Provided material: Begin

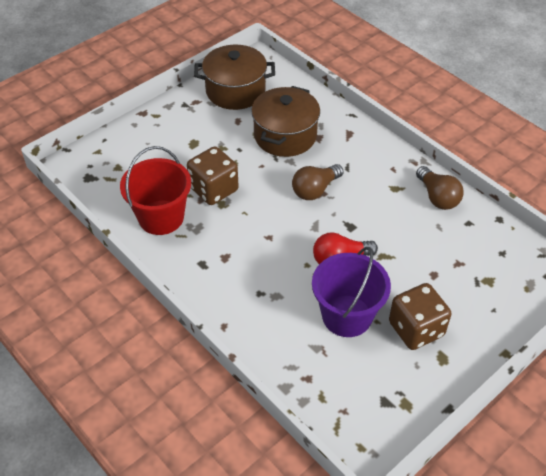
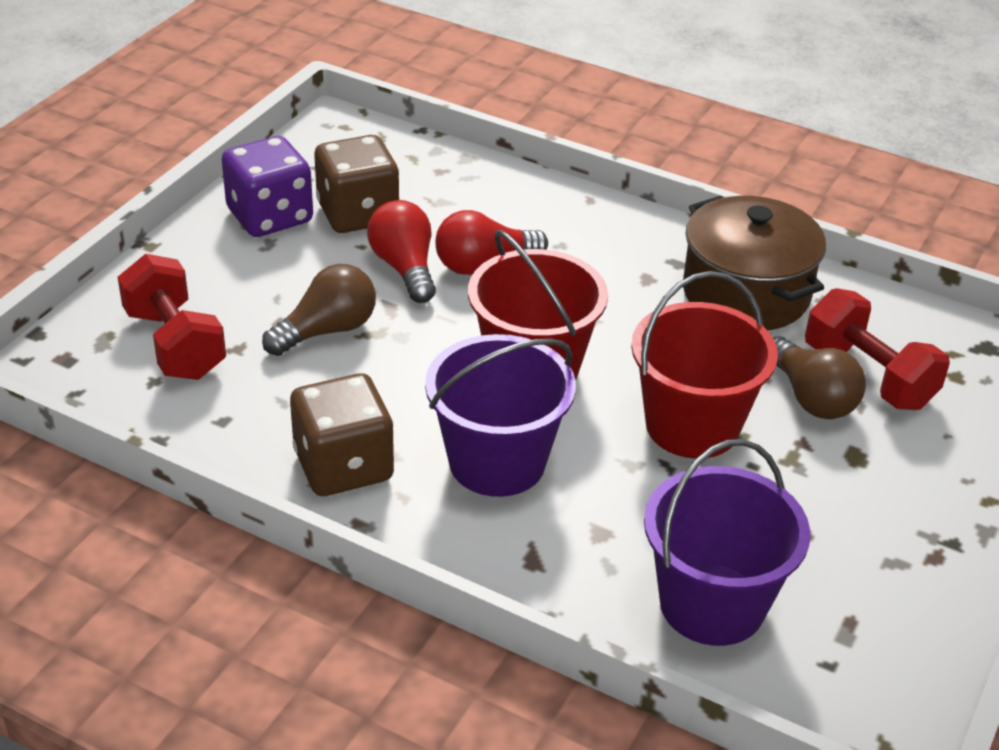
brown pot: 2 -> 1
purple bucket: 1 -> 2
purple dice: 0 -> 1
red bucket: 1 -> 2
red dumbbell: 0 -> 2
red light bulb: 1 -> 2

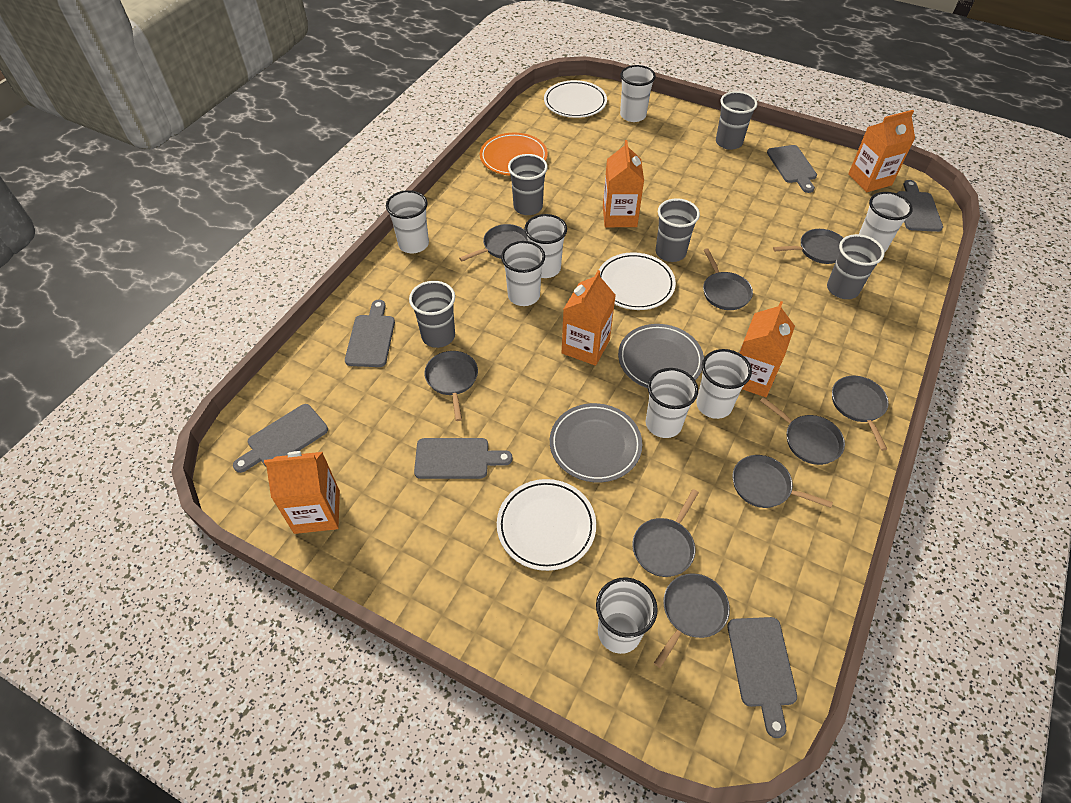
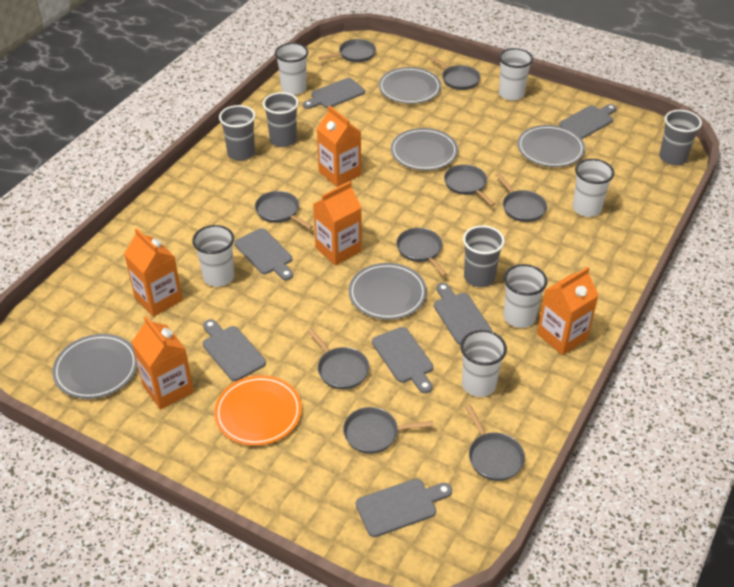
grey cup: 5 -> 4
grey cutting board: 6 -> 7
grey plate: 2 -> 5
white cup: 8 -> 6
white plate: 3 -> 0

Provided material: End

All entries above, minus the pictures, should be repeated exactly.

Answer for this exercise:
brown pot: 2 -> 1
purple bucket: 1 -> 2
purple dice: 0 -> 1
red bucket: 1 -> 2
red dumbbell: 0 -> 2
red light bulb: 1 -> 2

grey cup: 5 -> 4
grey cutting board: 6 -> 7
grey plate: 2 -> 5
white cup: 8 -> 6
white plate: 3 -> 0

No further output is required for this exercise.